— WHAT IS REQUIRED —
Below are lines of data; count those containing the word "brick" and write nothing but the number.

Spatial reasoning data:
»»

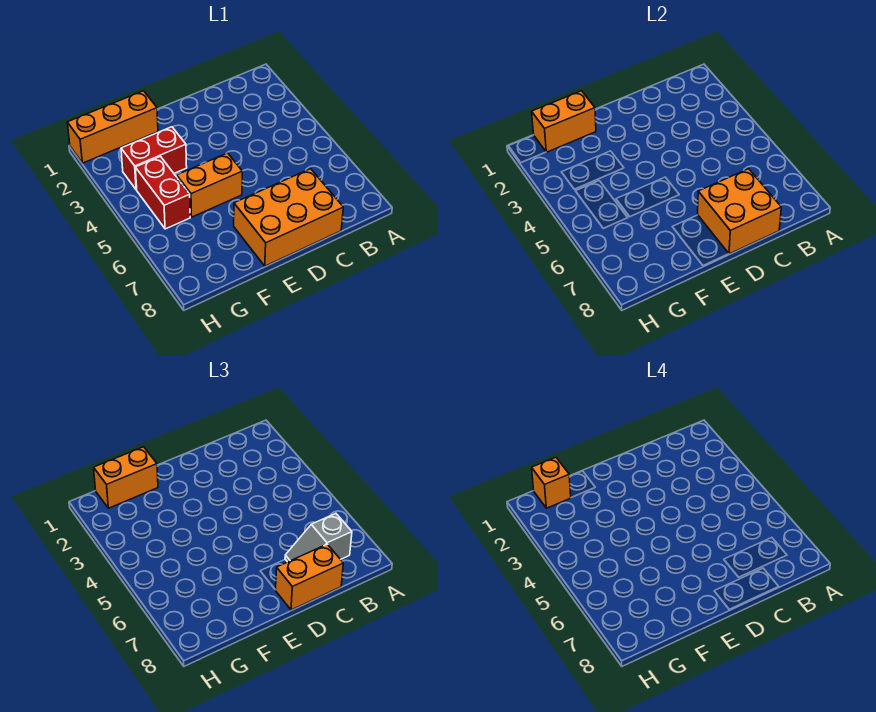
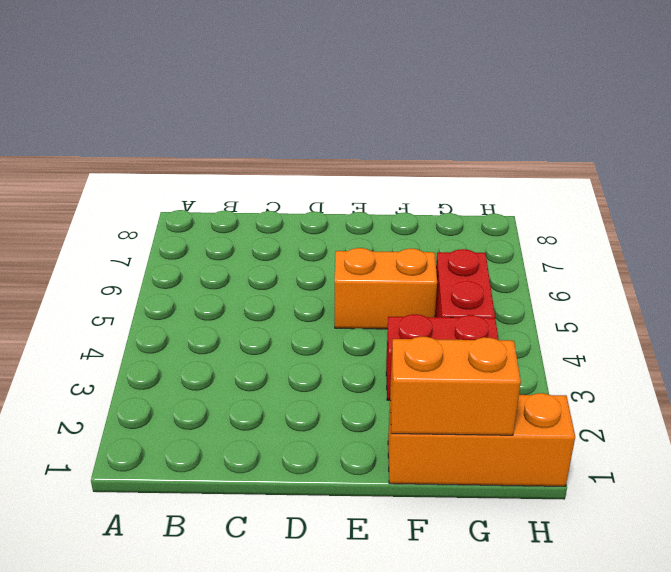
none -> orange 2x3 brick [234,169,343,266]
none -> orange 2x2 brick [698,169,781,254]

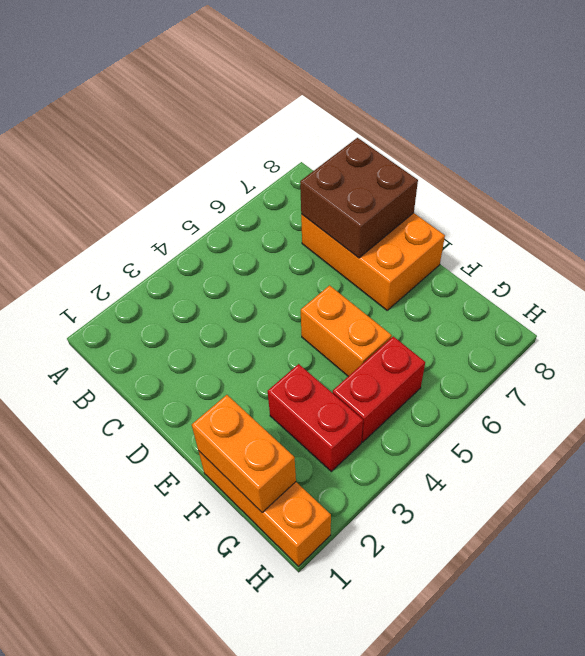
brown 2x2 brick [300,138,418,258] -> orange 2x2 brick [698,169,781,254]
none -> grey 1x2 slope [285,514,352,562]
none -> orange 1x2 brick [276,544,343,610]

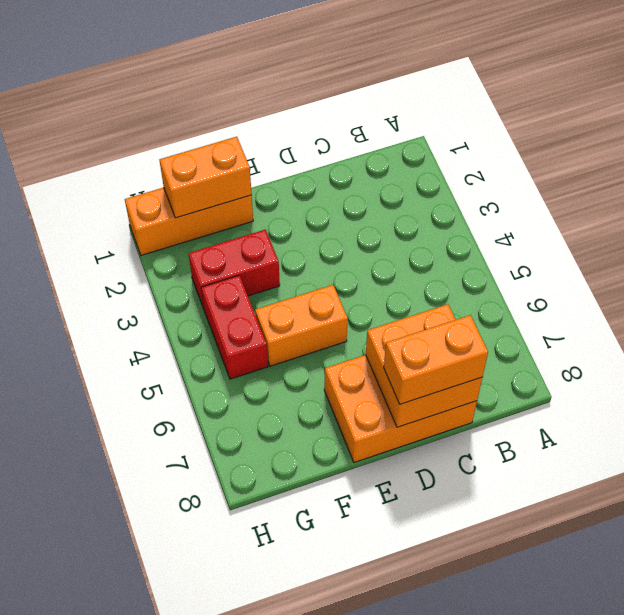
none -> grey 1x2 slope [285,514,352,562]
none -> orange 1x2 brick [94,447,158,508]

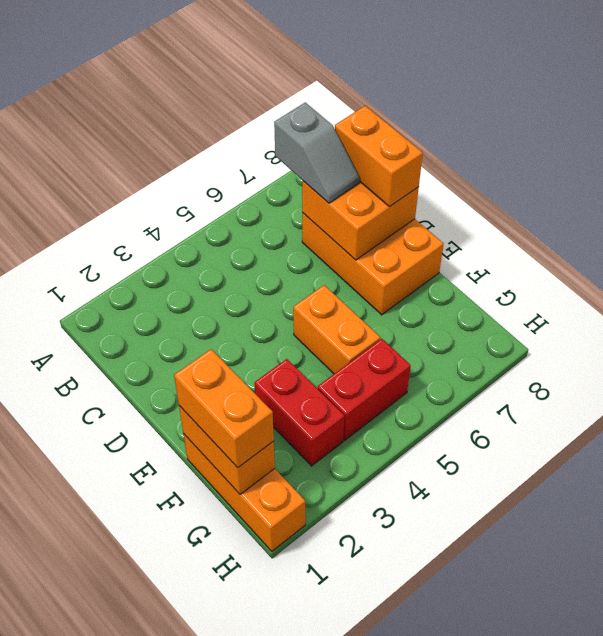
none -> orange 1x1 brick [532,457,571,508]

««

— WRITTEN RESPONSE —
6